### INFORMATION SHOWN
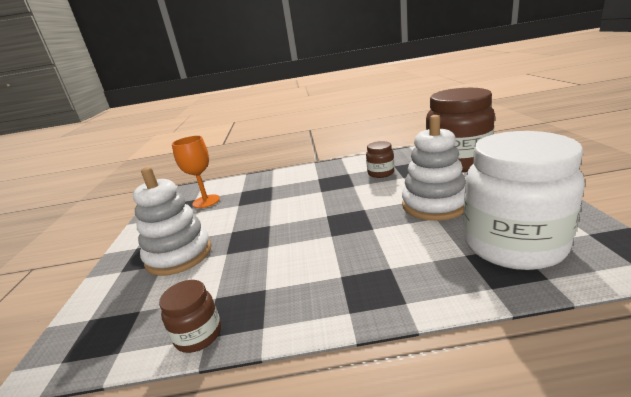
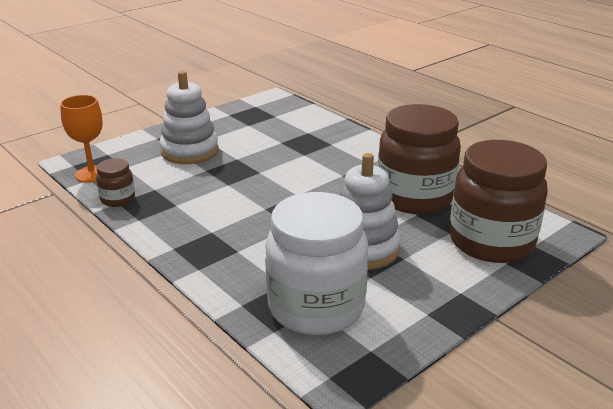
camera: 50 degrees right, 5 degrees up
(206, 201) = (275, 123): orange goblet -> orange goblet (92, 174)
(381, 173) = (414, 197): brown jar -> brown jar, size x2.24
######
▶ _TASK DESCRIPTION_
Up to and including the final line of the data above, please copy every line exactly, starting from the one that contains "(206, 201) = (275, 123): orange".

▶ _ANSWER TO THE EXERCISE_
(206, 201) = (275, 123): orange goblet -> orange goblet (92, 174)
(381, 173) = (414, 197): brown jar -> brown jar, size x2.24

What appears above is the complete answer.